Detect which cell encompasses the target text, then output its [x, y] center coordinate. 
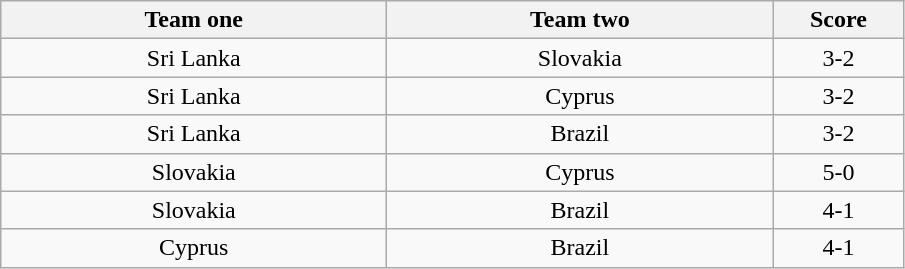
Score [838, 20]
5-0 [838, 172]
Team two [580, 20]
Team one [194, 20]
Output the (X, Y) coordinate of the center of the cell containing the given text.  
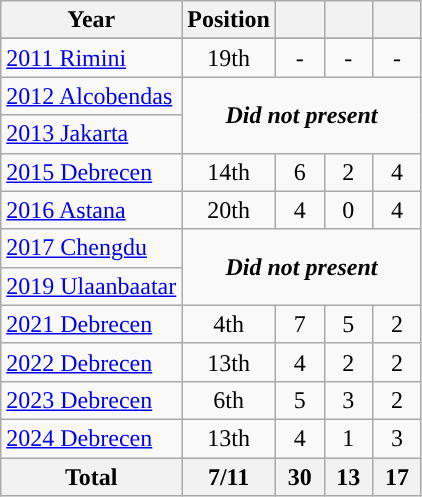
2023 Debrecen (92, 400)
6th (229, 400)
7 (300, 324)
17 (398, 477)
2013 Jakarta (92, 134)
13 (348, 477)
1 (348, 438)
6 (300, 172)
30 (300, 477)
2016 Astana (92, 210)
2024 Debrecen (92, 438)
Year (92, 20)
14th (229, 172)
19th (229, 58)
2022 Debrecen (92, 362)
20th (229, 210)
2017 Chengdu (92, 248)
2021 Debrecen (92, 324)
Position (229, 20)
2012 Alcobendas (92, 96)
2019 Ulaanbaatar (92, 286)
4th (229, 324)
Total (92, 477)
2015 Debrecen (92, 172)
0 (348, 210)
7/11 (229, 477)
2011 Rimini (92, 58)
For the text-containing cell, return its midpoint in [X, Y] coordinate format. 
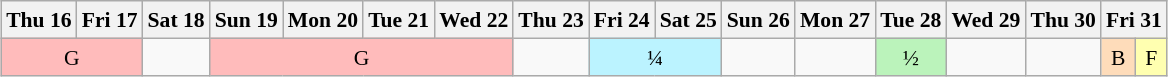
¼ [656, 56]
F [1152, 56]
Fri 31 [1134, 20]
Sat 18 [176, 20]
Fri 17 [110, 20]
Sun 19 [246, 20]
Thu 30 [1063, 20]
Mon 27 [835, 20]
Tue 21 [398, 20]
Fri 24 [622, 20]
Thu 16 [39, 20]
Thu 23 [551, 20]
Sun 26 [758, 20]
Sat 25 [688, 20]
Wed 29 [986, 20]
Tue 28 [910, 20]
½ [910, 56]
Wed 22 [474, 20]
Mon 20 [323, 20]
B [1118, 56]
Return [X, Y] of the center of cell containing provided text 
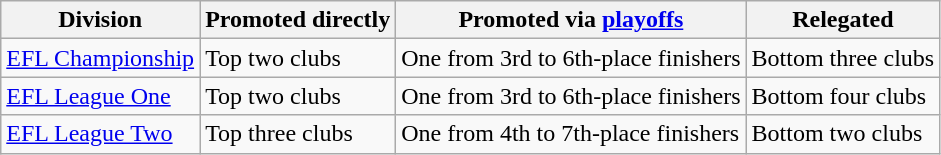
Relegated [843, 20]
EFL League Two [100, 134]
One from 4th to 7th-place finishers [571, 134]
Bottom four clubs [843, 96]
Promoted via playoffs [571, 20]
Division [100, 20]
EFL League One [100, 96]
Promoted directly [298, 20]
EFL Championship [100, 58]
Bottom three clubs [843, 58]
Top three clubs [298, 134]
Bottom two clubs [843, 134]
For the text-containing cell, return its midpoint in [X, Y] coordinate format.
● ● ● ● ●
§ **WHAT TO PRODUCE**:
Rewrite every line of the listing above as a JSON list of strings, one string per line, omitting blank lines and the picture placeholders.

§ **TASK RESPONSE**:
[
  "Detect which cell encompasses the target text, then output its [x, y] center coordinate. ",
  "Score [838, 20]",
  "5-0 [838, 172]",
  "Team two [580, 20]",
  "Team one [194, 20]",
  "Output the (X, Y) coordinate of the center of the cell containing the given text.  ",
  "2023 Debrecen (92, 400)",
  "6th (229, 400)",
  "7 (300, 324)",
  "17 (398, 477)",
  "2013 Jakarta (92, 134)",
  "13 (348, 477)",
  "1 (348, 438)",
  "6 (300, 172)",
  "30 (300, 477)",
  "2016 Astana (92, 210)",
  "2024 Debrecen (92, 438)",
  "Year (92, 20)",
  "14th (229, 172)",
  "19th (229, 58)",
  "2022 Debrecen (92, 362)",
  "20th (229, 210)",
  "2017 Chengdu (92, 248)",
  "2021 Debrecen (92, 324)",
  "Position (229, 20)",
  "2012 Alcobendas (92, 96)",
  "2019 Ulaanbaatar (92, 286)",
  "4th (229, 324)",
  "Total (92, 477)",
  "2015 Debrecen (92, 172)",
  "0 (348, 210)",
  "7/11 (229, 477)",
  "2011 Rimini (92, 58)",
  "For the text-containing cell, return its midpoint in [X, Y] coordinate format. ",
  "¼ [656, 56]",
  "F [1152, 56]",
  "Fri 31 [1134, 20]",
  "Sat 18 [176, 20]",
  "Fri 17 [110, 20]",
  "Sun 19 [246, 20]",
  "Thu 30 [1063, 20]",
  "Mon 27 [835, 20]",
  "Tue 21 [398, 20]",
  "Fri 24 [622, 20]",
  "Thu 16 [39, 20]",
  "Thu 23 [551, 20]",
  "Sun 26 [758, 20]",
  "Sat 25 [688, 20]",
  "Wed 29 [986, 20]",
  "Tue 28 [910, 20]",
  "½ [910, 56]",
  "Wed 22 [474, 20]",
  "Mon 20 [323, 20]",
  "B [1118, 56]",
  "Return [X, Y] of the center of cell containing provided text ",
  "Relegated [843, 20]",
  "EFL League Two [100, 134]",
  "One from 4th to 7th-place finishers [571, 134]",
  "Bottom four clubs [843, 96]",
  "Promoted via playoffs [571, 20]",
  "Division [100, 20]",
  "EFL League One [100, 96]",
  "Promoted directly [298, 20]",
  "EFL Championship [100, 58]",
  "Bottom three clubs [843, 58]",
  "Top three clubs [298, 134]",
  "Bottom two clubs [843, 134]",
  "For the text-containing cell, return its midpoint in [X, Y] coordinate format."
]